__Instruction__.
For this exercise, write out the whole listing below exactly, omitting its images.
##### Data section
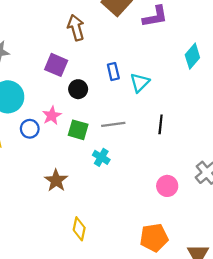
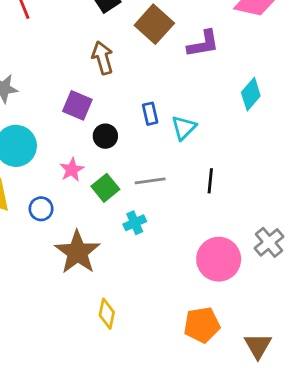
blue circle: (30, 129) -> (41, 209), moved
green square: (78, 130) -> (105, 188), turned 35
cyan cross: (101, 157) -> (135, 223), turned 35
brown star: (56, 180) -> (77, 252), size x1.5
pink circle: (167, 186) -> (219, 259), size x1.6

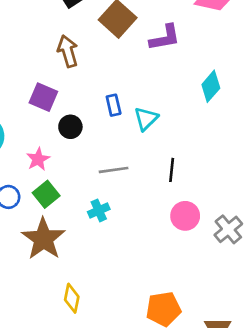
green square: (105, 188) -> (46, 194), moved
pink circle: (219, 259) -> (185, 216), moved, size x0.7

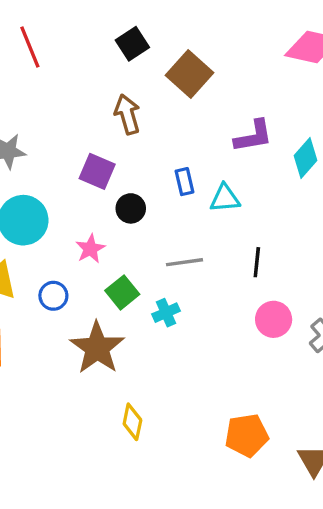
purple L-shape: (165, 38) -> (253, 136), moved
cyan triangle: (146, 119) -> (225, 198), turned 40
green square: (46, 194) -> (122, 292), moved

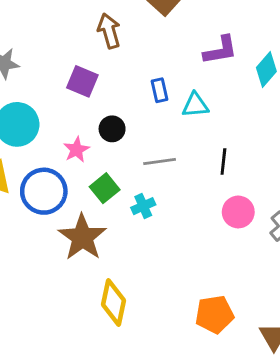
black circle: (131, 208) -> (112, 129), moved
blue circle: (53, 296) -> (44, 191), size x1.8
yellow diamond: (132, 422) -> (114, 303), size x1.4

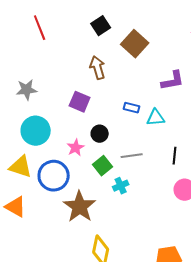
blue rectangle: (160, 90) -> (132, 108), turned -63
green square: (105, 188) -> (103, 166), moved

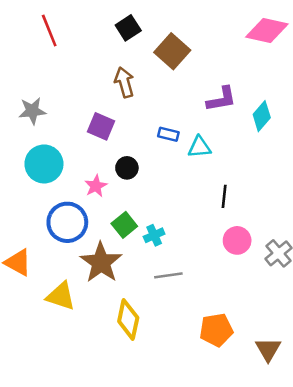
gray line: (132, 156) -> (168, 275), moved
green square: (103, 166) -> (124, 225), moved
yellow triangle: (21, 167) -> (61, 296), moved

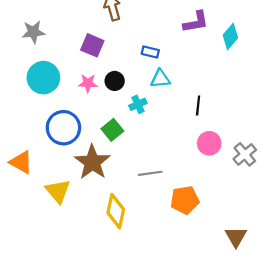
cyan triangle: (199, 147) -> (160, 79), moved
pink star: (96, 186) -> (88, 83), moved, turned 30
cyan cross: (154, 235) -> (138, 104), moved
yellow triangle: (61, 296) -> (58, 191), turned 32
orange pentagon: (216, 330) -> (185, 200), moved

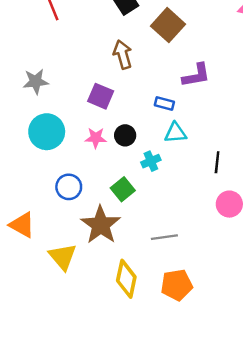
purple L-shape: (196, 22) -> (196, 75), moved
blue circle: (63, 128) -> (69, 187), size x0.7
orange pentagon: (185, 200) -> (177, 285), moved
##########
__Response below__.
blue circle: (30, 129) -> (41, 209), moved
green square: (78, 130) -> (105, 188), turned 35
cyan cross: (101, 157) -> (135, 223), turned 35
brown star: (56, 180) -> (77, 252), size x1.5
pink circle: (167, 186) -> (219, 259), size x1.6

green square: (105, 188) -> (46, 194), moved
pink circle: (219, 259) -> (185, 216), moved, size x0.7

purple L-shape: (165, 38) -> (253, 136), moved
cyan triangle: (146, 119) -> (225, 198), turned 40
green square: (46, 194) -> (122, 292), moved

black circle: (131, 208) -> (112, 129), moved
blue circle: (53, 296) -> (44, 191), size x1.8
yellow diamond: (132, 422) -> (114, 303), size x1.4

blue rectangle: (160, 90) -> (132, 108), turned -63
green square: (105, 188) -> (103, 166), moved

gray line: (132, 156) -> (168, 275), moved
green square: (103, 166) -> (124, 225), moved
yellow triangle: (21, 167) -> (61, 296), moved

cyan triangle: (199, 147) -> (160, 79), moved
pink star: (96, 186) -> (88, 83), moved, turned 30
cyan cross: (154, 235) -> (138, 104), moved
yellow triangle: (61, 296) -> (58, 191), turned 32
orange pentagon: (216, 330) -> (185, 200), moved

purple L-shape: (196, 22) -> (196, 75), moved
blue circle: (63, 128) -> (69, 187), size x0.7
orange pentagon: (185, 200) -> (177, 285), moved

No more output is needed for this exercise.